-- Short exercise --
Copy the data from its first line through the line containing "Violent Crime [539, 58]", inclusive, changing "Property Crime" to "Property Offenses" and leaving everything else as it is. Give back only those lines.
══════
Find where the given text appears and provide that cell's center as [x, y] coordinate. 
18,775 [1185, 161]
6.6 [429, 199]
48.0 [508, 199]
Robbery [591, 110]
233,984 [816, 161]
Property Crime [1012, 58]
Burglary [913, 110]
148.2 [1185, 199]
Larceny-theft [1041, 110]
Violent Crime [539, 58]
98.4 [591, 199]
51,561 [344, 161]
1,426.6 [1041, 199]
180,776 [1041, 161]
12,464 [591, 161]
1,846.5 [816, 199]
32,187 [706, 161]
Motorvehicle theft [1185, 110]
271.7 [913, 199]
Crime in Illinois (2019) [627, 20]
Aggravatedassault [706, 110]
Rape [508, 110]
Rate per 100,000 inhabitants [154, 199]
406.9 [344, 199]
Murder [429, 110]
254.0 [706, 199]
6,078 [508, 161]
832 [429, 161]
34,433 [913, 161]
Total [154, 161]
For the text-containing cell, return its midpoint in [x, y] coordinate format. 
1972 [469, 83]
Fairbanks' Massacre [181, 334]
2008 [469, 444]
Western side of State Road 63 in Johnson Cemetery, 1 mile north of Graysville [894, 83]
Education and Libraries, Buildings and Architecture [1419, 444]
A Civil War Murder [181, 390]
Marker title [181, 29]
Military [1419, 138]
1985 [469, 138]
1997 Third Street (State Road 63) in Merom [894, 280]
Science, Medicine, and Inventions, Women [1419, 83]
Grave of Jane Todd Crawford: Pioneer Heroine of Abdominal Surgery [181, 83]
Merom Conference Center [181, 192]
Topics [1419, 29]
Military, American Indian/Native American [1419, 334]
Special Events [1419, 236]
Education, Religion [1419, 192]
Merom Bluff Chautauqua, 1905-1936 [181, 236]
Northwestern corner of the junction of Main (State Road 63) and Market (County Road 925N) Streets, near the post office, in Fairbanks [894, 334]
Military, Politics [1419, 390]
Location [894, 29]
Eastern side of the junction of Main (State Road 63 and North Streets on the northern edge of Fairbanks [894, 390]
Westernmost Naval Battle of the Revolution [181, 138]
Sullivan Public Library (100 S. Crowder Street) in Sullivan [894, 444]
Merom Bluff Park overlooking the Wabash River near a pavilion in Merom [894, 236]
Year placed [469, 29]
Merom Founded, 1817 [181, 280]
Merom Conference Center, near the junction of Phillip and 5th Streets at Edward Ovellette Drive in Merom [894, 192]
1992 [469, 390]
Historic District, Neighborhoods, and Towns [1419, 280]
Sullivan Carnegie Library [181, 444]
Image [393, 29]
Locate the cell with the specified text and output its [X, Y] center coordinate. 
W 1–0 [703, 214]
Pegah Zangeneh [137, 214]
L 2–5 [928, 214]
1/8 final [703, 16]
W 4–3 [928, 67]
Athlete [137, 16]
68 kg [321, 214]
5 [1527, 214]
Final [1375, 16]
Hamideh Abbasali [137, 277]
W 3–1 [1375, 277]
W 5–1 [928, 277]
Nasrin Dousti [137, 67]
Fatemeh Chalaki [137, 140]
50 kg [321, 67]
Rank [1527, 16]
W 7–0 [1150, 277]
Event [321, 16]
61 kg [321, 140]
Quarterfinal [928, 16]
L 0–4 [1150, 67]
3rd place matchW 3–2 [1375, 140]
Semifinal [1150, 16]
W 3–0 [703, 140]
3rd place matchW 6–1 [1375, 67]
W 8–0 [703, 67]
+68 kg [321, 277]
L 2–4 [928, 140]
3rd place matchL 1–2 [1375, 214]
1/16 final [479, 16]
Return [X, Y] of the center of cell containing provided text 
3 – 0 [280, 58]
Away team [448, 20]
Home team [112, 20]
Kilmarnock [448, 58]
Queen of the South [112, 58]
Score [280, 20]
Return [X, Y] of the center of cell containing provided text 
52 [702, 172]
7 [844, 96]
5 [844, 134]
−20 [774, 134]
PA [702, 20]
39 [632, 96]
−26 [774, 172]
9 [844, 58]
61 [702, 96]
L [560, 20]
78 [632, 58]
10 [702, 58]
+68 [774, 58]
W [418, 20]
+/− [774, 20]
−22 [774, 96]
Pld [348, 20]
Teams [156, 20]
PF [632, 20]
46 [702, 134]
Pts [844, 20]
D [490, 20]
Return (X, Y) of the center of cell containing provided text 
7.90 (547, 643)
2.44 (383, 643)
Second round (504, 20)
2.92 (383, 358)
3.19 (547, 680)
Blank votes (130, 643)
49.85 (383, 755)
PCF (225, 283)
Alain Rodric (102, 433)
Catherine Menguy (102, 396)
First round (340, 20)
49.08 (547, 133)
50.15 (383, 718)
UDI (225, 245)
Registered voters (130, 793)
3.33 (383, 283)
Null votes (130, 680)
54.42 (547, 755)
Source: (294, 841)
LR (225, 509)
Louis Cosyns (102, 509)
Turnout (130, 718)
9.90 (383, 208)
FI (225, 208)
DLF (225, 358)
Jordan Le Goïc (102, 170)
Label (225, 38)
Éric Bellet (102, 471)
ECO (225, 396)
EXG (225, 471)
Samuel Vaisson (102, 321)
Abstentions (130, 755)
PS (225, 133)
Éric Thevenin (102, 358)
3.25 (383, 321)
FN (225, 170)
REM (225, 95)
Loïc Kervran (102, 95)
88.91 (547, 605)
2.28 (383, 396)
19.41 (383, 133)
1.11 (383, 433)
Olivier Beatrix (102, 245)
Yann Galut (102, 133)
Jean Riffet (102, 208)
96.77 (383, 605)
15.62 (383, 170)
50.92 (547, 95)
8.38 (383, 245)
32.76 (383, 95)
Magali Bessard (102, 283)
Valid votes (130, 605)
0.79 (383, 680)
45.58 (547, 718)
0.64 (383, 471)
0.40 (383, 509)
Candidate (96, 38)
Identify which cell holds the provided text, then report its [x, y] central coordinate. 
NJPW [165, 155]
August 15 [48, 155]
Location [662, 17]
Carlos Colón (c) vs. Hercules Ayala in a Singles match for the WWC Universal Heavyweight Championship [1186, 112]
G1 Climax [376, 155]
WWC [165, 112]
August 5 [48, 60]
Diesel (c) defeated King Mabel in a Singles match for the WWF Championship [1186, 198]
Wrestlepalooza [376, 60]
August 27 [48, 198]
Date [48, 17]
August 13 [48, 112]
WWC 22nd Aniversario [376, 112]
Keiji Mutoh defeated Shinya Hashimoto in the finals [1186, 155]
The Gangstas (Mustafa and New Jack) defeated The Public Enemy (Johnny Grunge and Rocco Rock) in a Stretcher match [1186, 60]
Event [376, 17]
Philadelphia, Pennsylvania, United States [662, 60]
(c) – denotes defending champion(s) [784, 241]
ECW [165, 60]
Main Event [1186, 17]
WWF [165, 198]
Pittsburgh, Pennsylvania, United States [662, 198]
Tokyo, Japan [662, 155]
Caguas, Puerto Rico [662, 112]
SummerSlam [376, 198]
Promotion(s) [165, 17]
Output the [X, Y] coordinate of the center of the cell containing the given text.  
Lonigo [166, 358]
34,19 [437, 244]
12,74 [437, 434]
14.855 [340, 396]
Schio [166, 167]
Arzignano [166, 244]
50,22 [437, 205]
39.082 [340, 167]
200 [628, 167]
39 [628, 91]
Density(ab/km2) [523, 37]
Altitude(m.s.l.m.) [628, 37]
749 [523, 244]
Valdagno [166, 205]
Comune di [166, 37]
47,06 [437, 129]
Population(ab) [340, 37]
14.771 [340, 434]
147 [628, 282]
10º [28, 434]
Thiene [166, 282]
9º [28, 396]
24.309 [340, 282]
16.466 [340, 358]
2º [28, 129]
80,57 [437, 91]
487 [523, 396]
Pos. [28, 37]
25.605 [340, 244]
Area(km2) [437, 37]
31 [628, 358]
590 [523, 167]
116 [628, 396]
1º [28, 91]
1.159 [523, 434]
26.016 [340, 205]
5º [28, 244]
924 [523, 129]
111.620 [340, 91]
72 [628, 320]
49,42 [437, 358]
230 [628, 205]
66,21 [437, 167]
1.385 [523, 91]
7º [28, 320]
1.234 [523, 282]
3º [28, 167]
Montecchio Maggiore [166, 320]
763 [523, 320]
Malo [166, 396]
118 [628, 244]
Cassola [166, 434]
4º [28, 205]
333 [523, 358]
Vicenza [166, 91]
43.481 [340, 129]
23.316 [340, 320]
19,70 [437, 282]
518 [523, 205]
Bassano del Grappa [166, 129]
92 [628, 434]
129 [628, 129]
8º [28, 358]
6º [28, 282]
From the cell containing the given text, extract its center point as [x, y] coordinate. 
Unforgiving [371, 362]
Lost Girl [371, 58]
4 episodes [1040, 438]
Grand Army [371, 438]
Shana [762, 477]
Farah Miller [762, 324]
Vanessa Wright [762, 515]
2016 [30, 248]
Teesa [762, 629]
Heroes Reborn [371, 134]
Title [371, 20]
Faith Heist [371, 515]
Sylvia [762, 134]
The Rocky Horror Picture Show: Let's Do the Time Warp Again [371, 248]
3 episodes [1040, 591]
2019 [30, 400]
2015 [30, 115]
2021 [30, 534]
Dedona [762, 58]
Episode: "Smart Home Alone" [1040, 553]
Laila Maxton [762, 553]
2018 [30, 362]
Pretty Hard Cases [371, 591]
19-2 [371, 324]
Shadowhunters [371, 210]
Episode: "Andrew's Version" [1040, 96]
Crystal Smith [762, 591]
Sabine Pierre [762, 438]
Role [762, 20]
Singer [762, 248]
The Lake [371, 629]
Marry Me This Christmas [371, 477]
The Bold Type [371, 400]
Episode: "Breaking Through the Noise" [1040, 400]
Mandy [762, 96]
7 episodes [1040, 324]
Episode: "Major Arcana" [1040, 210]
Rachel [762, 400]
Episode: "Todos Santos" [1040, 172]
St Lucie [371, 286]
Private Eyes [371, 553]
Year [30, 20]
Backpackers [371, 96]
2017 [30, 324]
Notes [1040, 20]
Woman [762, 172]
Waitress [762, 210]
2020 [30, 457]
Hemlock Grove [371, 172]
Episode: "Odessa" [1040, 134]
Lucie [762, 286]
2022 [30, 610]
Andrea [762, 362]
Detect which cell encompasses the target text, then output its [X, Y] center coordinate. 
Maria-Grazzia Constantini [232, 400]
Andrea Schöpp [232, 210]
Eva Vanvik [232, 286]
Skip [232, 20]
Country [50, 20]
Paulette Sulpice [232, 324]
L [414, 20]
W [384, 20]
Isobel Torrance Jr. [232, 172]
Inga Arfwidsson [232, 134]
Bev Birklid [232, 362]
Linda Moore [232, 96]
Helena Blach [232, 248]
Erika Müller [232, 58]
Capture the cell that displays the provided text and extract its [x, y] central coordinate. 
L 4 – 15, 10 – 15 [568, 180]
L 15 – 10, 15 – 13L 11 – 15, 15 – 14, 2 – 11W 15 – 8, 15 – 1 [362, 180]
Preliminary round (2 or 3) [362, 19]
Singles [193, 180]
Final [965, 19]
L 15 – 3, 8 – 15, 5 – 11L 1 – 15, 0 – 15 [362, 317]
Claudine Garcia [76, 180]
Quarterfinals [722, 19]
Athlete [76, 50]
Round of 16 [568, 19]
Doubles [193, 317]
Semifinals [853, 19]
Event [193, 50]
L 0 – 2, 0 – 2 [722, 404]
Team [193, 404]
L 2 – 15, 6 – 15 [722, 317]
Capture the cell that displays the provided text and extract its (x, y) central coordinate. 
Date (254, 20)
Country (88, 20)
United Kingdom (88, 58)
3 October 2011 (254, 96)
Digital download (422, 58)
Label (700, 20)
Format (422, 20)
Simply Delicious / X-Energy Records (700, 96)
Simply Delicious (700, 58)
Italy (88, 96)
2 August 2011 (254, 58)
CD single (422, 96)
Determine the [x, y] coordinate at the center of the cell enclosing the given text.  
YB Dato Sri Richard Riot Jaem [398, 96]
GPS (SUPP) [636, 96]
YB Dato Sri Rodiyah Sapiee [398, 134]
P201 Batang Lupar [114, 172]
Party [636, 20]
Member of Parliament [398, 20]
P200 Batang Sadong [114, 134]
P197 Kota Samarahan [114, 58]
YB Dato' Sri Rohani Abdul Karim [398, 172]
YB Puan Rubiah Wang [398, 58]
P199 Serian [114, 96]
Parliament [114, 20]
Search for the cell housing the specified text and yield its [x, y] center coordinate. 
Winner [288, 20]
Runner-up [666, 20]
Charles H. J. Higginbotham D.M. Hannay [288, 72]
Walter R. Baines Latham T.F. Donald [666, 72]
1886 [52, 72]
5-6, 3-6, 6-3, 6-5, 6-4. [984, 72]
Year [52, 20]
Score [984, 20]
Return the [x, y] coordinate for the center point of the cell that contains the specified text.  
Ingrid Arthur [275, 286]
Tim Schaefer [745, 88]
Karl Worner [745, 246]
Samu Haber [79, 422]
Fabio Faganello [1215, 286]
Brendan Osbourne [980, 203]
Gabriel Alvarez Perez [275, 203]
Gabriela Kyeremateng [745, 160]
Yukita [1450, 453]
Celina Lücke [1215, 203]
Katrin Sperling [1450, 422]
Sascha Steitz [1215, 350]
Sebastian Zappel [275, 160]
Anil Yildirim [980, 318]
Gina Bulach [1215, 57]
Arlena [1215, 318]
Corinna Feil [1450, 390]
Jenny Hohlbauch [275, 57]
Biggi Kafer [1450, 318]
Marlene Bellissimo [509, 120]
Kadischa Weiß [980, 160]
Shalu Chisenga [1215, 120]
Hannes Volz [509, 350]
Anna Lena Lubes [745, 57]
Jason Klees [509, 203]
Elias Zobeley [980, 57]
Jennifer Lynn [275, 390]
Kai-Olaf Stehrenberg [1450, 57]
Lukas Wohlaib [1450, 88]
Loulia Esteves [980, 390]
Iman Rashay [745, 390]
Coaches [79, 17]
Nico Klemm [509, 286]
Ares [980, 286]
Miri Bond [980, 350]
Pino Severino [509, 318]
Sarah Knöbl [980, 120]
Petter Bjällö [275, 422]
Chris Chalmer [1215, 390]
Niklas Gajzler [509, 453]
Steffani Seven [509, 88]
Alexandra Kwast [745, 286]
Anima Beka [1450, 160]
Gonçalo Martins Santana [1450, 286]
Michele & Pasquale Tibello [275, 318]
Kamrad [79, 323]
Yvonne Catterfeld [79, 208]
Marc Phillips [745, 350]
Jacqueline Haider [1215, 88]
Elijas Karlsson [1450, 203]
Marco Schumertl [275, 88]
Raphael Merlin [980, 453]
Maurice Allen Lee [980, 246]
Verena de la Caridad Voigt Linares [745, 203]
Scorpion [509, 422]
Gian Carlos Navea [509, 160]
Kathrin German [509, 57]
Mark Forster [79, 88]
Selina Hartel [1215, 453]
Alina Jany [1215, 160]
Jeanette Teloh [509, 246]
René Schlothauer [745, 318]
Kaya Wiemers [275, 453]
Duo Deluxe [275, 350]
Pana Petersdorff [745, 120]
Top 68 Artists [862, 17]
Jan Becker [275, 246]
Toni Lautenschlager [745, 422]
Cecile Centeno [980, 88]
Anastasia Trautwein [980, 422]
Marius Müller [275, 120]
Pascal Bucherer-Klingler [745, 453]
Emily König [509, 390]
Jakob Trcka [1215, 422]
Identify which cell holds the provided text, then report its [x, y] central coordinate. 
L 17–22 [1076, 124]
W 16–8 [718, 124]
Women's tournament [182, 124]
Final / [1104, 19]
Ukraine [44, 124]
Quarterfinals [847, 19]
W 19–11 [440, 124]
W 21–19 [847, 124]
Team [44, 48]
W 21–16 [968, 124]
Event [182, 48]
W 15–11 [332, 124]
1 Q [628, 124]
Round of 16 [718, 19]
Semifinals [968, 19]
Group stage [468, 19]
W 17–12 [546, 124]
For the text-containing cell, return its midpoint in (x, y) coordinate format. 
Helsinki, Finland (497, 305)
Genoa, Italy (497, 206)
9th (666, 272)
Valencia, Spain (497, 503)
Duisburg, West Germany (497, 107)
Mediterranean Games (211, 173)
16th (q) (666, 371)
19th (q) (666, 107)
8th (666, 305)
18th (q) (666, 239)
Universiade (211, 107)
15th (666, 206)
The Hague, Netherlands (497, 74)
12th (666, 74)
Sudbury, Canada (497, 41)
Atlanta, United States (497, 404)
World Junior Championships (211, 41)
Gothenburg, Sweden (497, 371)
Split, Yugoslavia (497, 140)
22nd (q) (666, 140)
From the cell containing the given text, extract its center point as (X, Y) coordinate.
══════
-- Answer to this problem --
Find where the given text appears and provide that cell's center as [x, y] coordinate. 
18,775 [1185, 161]
6.6 [429, 199]
48.0 [508, 199]
Robbery [591, 110]
233,984 [816, 161]
Property Offenses [1012, 58]
Burglary [913, 110]
148.2 [1185, 199]
Larceny-theft [1041, 110]
Violent Crime [539, 58]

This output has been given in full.